- Exercise brief
Render every line of the entries below as a Markdown table with the columns "Row" and "Line". Number the rows in order and leave out the blank lines.

- Information shown
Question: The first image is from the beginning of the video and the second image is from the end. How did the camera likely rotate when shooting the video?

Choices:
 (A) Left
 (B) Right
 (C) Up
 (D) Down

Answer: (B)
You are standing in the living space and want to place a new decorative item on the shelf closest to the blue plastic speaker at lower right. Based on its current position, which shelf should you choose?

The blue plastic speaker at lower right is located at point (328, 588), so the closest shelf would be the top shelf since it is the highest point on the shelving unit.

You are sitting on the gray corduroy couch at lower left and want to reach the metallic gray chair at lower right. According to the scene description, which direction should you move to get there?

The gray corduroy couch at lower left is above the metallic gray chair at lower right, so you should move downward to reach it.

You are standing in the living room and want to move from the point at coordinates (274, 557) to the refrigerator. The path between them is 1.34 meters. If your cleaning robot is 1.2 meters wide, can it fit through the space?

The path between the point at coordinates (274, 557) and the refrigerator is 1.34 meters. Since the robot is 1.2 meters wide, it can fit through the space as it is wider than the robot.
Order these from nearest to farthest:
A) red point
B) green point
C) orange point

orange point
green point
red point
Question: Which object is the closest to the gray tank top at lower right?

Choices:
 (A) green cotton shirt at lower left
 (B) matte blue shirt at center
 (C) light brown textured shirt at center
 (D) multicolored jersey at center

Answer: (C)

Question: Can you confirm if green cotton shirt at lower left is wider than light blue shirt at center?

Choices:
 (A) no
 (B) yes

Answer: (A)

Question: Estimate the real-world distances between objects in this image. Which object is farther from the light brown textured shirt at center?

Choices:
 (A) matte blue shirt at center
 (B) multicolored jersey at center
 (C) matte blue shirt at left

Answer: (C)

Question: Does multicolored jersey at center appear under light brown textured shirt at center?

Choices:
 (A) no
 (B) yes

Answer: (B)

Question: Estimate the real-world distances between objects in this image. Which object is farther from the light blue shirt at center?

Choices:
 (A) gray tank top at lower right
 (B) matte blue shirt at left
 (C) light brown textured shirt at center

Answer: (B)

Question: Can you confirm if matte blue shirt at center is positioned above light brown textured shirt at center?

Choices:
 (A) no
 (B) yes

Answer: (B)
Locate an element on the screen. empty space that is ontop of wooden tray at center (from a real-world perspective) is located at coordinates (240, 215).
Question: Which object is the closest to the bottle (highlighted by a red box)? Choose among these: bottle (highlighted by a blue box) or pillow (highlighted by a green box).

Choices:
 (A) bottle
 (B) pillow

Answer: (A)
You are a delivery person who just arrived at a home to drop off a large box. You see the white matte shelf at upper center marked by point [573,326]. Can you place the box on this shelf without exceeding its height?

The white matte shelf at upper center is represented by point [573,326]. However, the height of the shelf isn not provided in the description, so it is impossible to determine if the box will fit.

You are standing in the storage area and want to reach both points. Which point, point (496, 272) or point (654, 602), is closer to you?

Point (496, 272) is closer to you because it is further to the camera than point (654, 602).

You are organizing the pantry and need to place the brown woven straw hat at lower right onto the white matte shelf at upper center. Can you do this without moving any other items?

- Response
| Row | Line |
|---|---|
| 1 | Question: The first image is from the beginning of the video and the second image is from the end. How did the camera likely rotate when shooting the video? |
| 2 | Choices: |
| 3 |  (A) Left |
| 4 |  (B) Right |
| 5 |  (C) Up |
| 6 |  (D) Down |
| 7 | Answer: (B) |
| 8 | You are standing in the living space and want to place a new decorative item on the shelf closest to the blue plastic speaker at lower right. Based on its current position, which shelf should you choose? |
| 9 | The blue plastic speaker at lower right is located at point (328, 588), so the closest shelf would be the top shelf since it is the highest point on the shelving unit. |
| 10 | You are sitting on the gray corduroy couch at lower left and want to reach the metallic gray chair at lower right. According to the scene description, which direction should you move to get there? |
| 11 | The gray corduroy couch at lower left is above the metallic gray chair at lower right, so you should move downward to reach it. |
| 12 | You are standing in the living room and want to move from the point at coordinates (274, 557) to the refrigerator. The path between them is 1.34 meters. If your cleaning robot is 1.2 meters wide, can it fit through the space? |
| 13 | The path between the point at coordinates (274, 557) and the refrigerator is 1.34 meters. Since the robot is 1.2 meters wide, it can fit through the space as it is wider than the robot. |
| 14 | Order these from nearest to farthest: |
| 15 | A) red point |
| 16 | B) green point |
| 17 | C) orange point |
| 18 | orange point |
| 19 | green point |
| 20 | red point |
| 21 | Question: Which object is the closest to the gray tank top at lower right? |
| 22 | Choices: |
| 23 |  (A) green cotton shirt at lower left |
| 24 |  (B) matte blue shirt at center |
| 25 |  (C) light brown textured shirt at center |
| 26 |  (D) multicolored jersey at center |
| 27 | Answer: (C) |
| 28 | Question: Can you confirm if green cotton shirt at lower left is wider than light blue shirt at center? |
| 29 | Choices: |
| 30 |  (A) no |
| 31 |  (B) yes |
| 32 | Answer: (A) |
| 33 | Question: Estimate the real-world distances between objects in this image. Which object is farther from the light brown textured shirt at center? |
| 34 | Choices: |
| 35 |  (A) matte blue shirt at center |
| 36 |  (B) multicolored jersey at center |
| 37 |  (C) matte blue shirt at left |
| 38 | Answer: (C) |
| 39 | Question: Does multicolored jersey at center appear under light brown textured shirt at center? |
| 40 | Choices: |
| 41 |  (A) no |
| 42 |  (B) yes |
| 43 | Answer: (B) |
| 44 | Question: Estimate the real-world distances between objects in this image. Which object is farther from the light blue shirt at center? |
| 45 | Choices: |
| 46 |  (A) gray tank top at lower right |
| 47 |  (B) matte blue shirt at left |
| 48 |  (C) light brown textured shirt at center |
| 49 | Answer: (B) |
| 50 | Question: Can you confirm if matte blue shirt at center is positioned above light brown textured shirt at center? |
| 51 | Choices: |
| 52 |  (A) no |
| 53 |  (B) yes |
| 54 | Answer: (B) |
| 55 | Locate an element on the screen. empty space that is ontop of wooden tray at center (from a real-world perspective) is located at coordinates (240, 215). |
| 56 | Question: Which object is the closest to the bottle (highlighted by a red box)? Choose among these: bottle (highlighted by a blue box) or pillow (highlighted by a green box). |
| 57 | Choices: |
| 58 |  (A) bottle |
| 59 |  (B) pillow |
| 60 | Answer: (A) |
| 61 | You are a delivery person who just arrived at a home to drop off a large box. You see the white matte shelf at upper center marked by point [573,326]. Can you place the box on this shelf without exceeding its height? |
| 62 | The white matte shelf at upper center is represented by point [573,326]. However, the height of the shelf isn not provided in the description, so it is impossible to determine if the box will fit. |
| 63 | You are standing in the storage area and want to reach both points. Which point, point (496, 272) or point (654, 602), is closer to you? |
| 64 | Point (496, 272) is closer to you because it is further to the camera than point (654, 602). |
| 65 | You are organizing the pantry and need to place the brown woven straw hat at lower right onto the white matte shelf at upper center. Can you do this without moving any other items? |